Supplied information
-- -- --
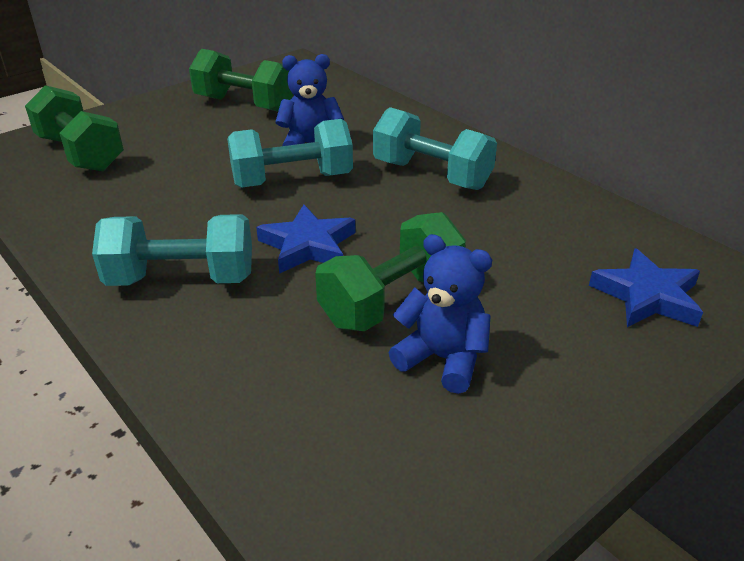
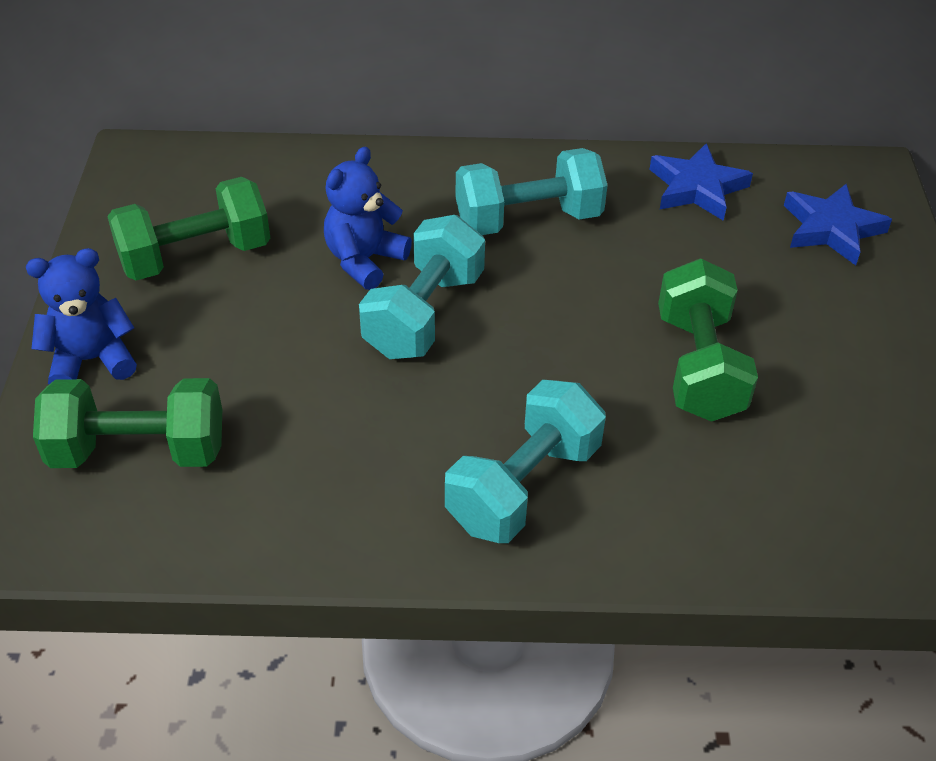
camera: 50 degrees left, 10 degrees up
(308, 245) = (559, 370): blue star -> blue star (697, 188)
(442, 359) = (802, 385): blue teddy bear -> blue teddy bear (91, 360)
-- -- --
Exercise goal
Copy the data word for word and omit every picture.

Task response
camera: 50 degrees left, 10 degrees up
(308, 245) = (559, 370): blue star -> blue star (697, 188)
(442, 359) = (802, 385): blue teddy bear -> blue teddy bear (91, 360)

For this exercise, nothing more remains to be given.